Exercise -> Copy the records below line by line and word for word, from the very first line through the line with "yellow apple [106,248,151,295]", omitting each picture.

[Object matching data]
BEGIN

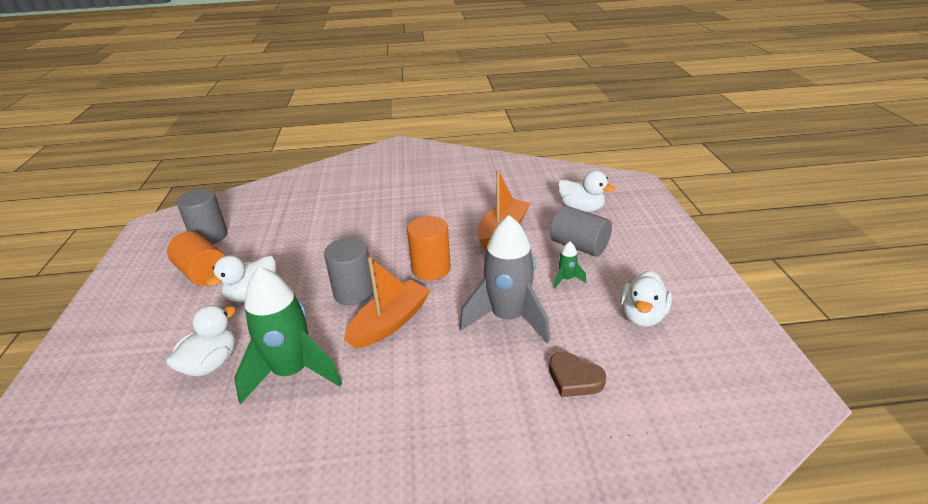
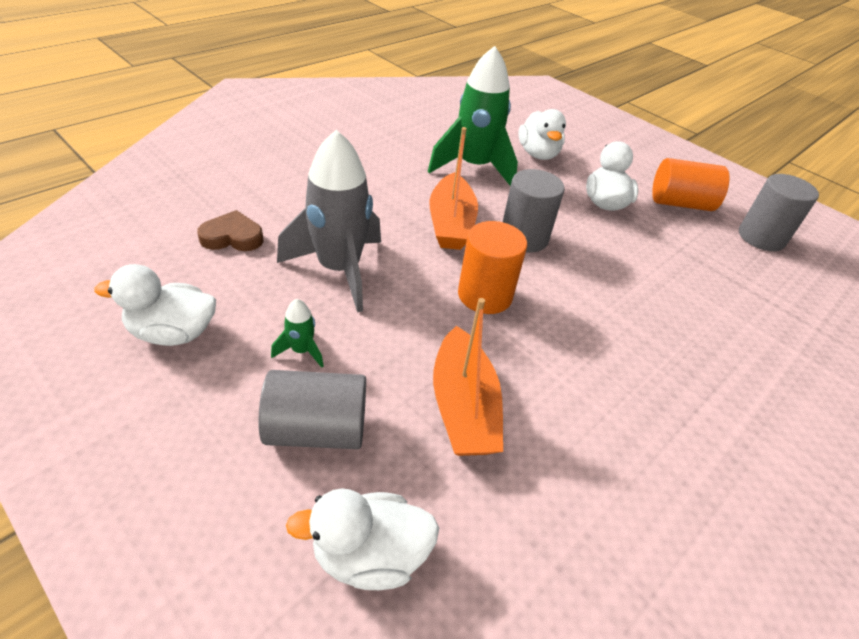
camera: 135 degrees right, 10 degrees up
white duck [620,271,672,327] -> white duck turned 75 degrees counterclockwise [94,264,216,346]

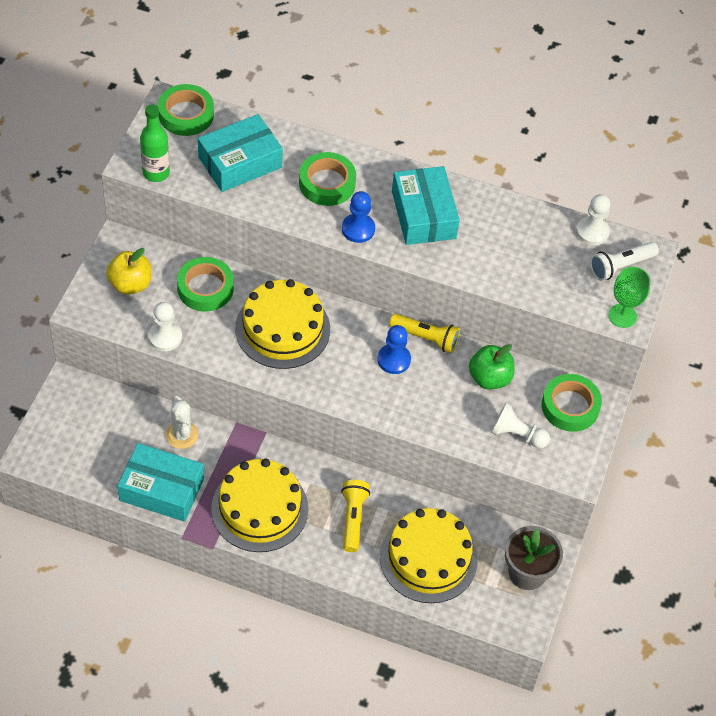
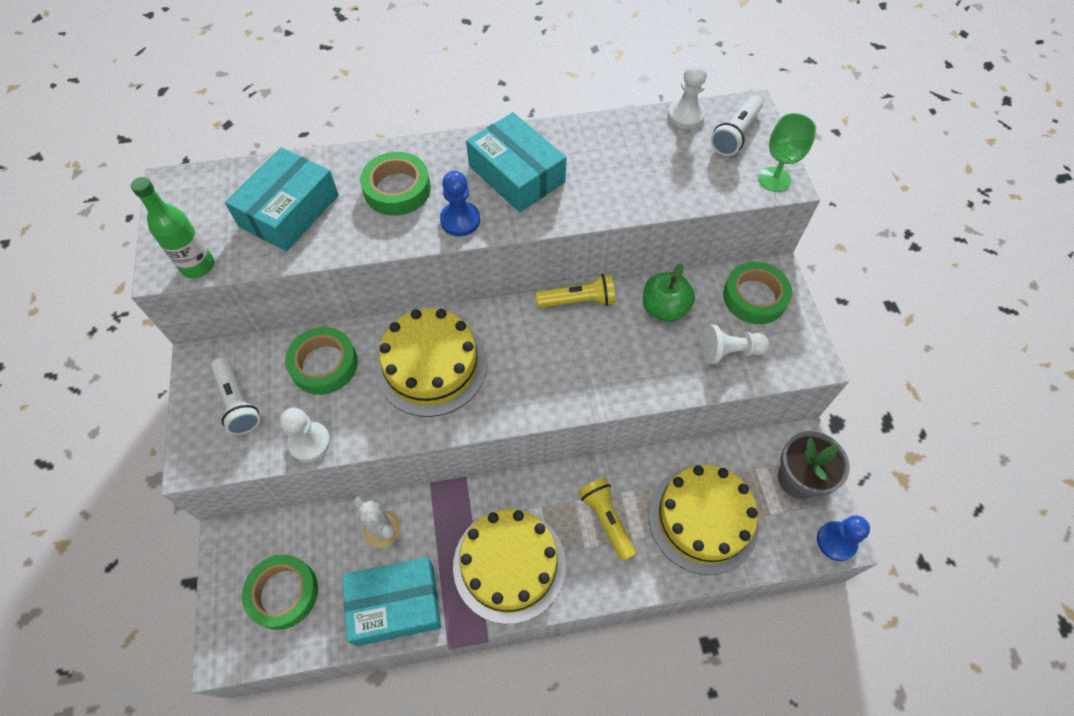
camera: 25 degrees left, 5 degrees up
yellow apple [106,248,151,295] -> white flashlight [211,358,260,435]
green tape [158,84,214,136] -> green tape moved to [242,554,318,630]
blue pawn [377,325,411,374] -> blue pawn moved to [817,516,870,561]

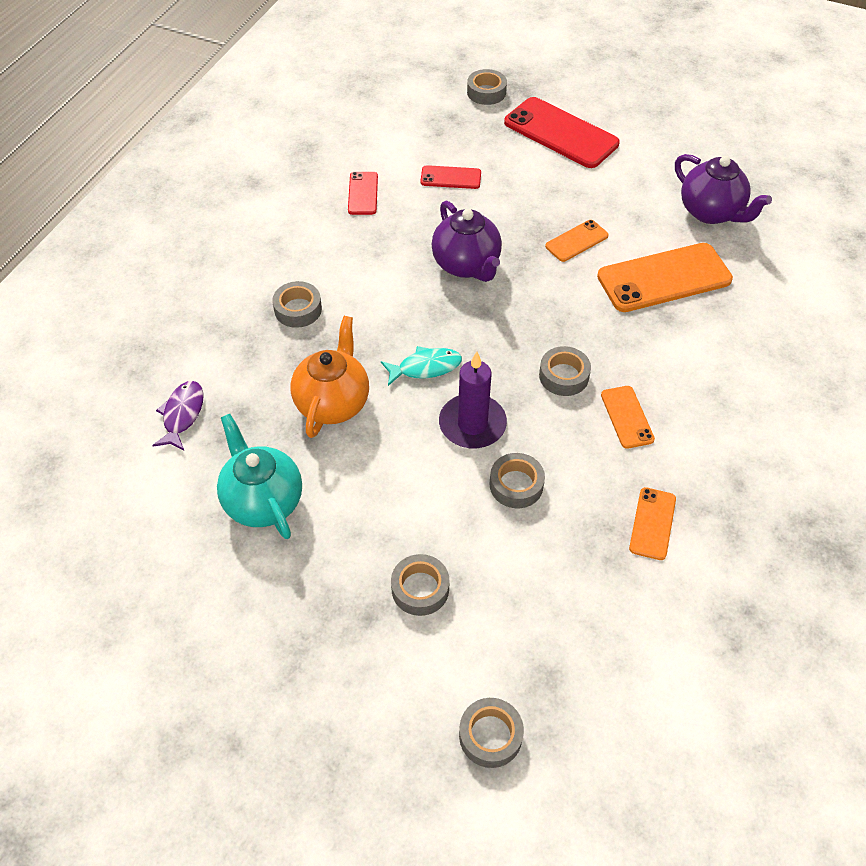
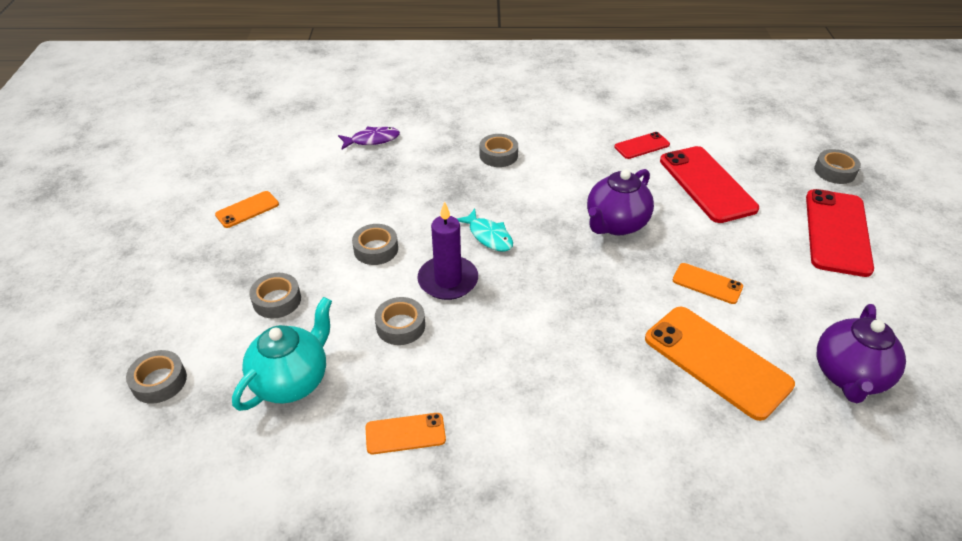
camera: 65 degrees right, 10 degrees down
turquoise teapot [217,414,302,539] -> turquoise teapot moved to [232,297,332,411]
orange teapot [291,316,369,438] -> none
red phone [420,165,481,189] -> red phone [660,146,759,223], size x1.95
grey tape [539,346,591,396] -> grey tape moved to [352,224,398,265]
orange phone [601,386,655,449] -> orange phone moved to [215,191,279,228]

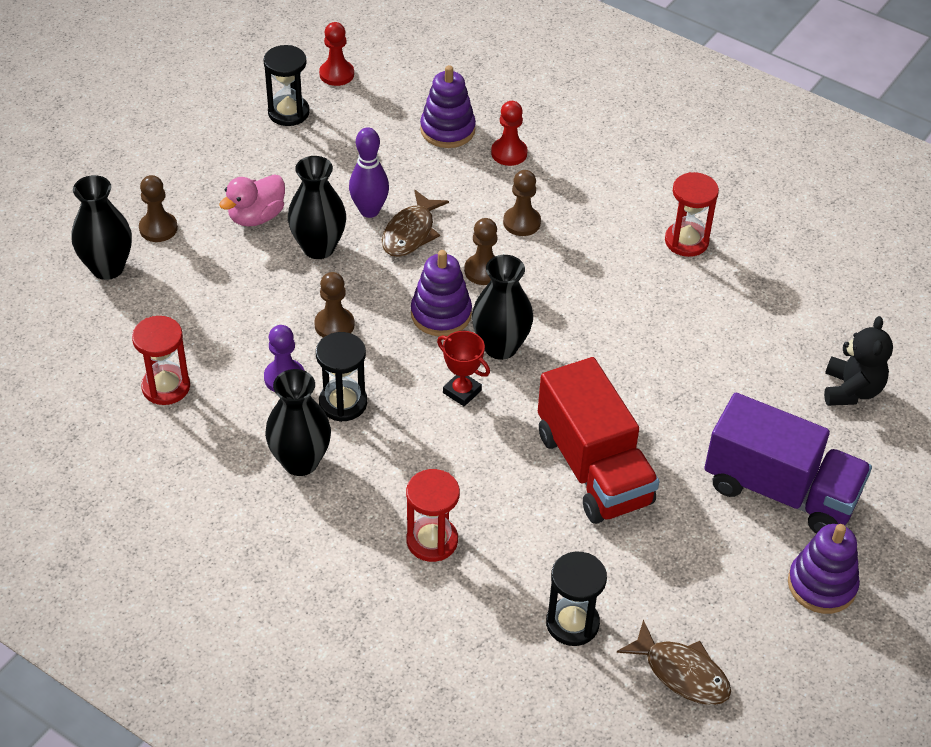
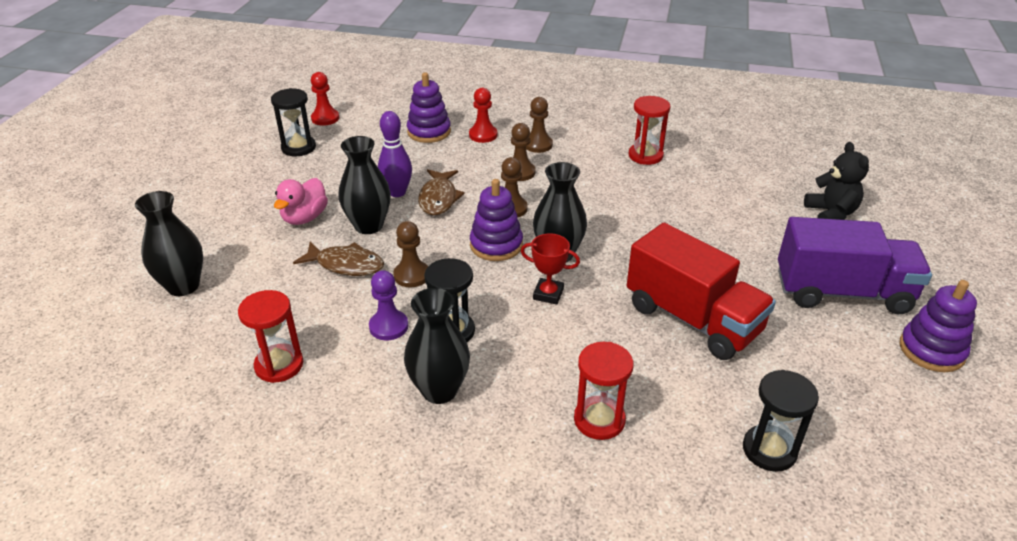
camera: 20 degrees left, 10 degrees down
brown pawn [139,175,178,242] -> brown pawn moved to [526,97,553,153]
brown fish [617,619,731,705] -> brown fish moved to [293,242,384,276]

END

Exercise answer ->
camera: 135 degrees right, 10 degrees up
white duck [620,271,672,327] -> white duck turned 75 degrees counterclockwise [94,264,216,346]

camera: 25 degrees left, 5 degrees up
yellow apple [106,248,151,295] -> white flashlight [211,358,260,435]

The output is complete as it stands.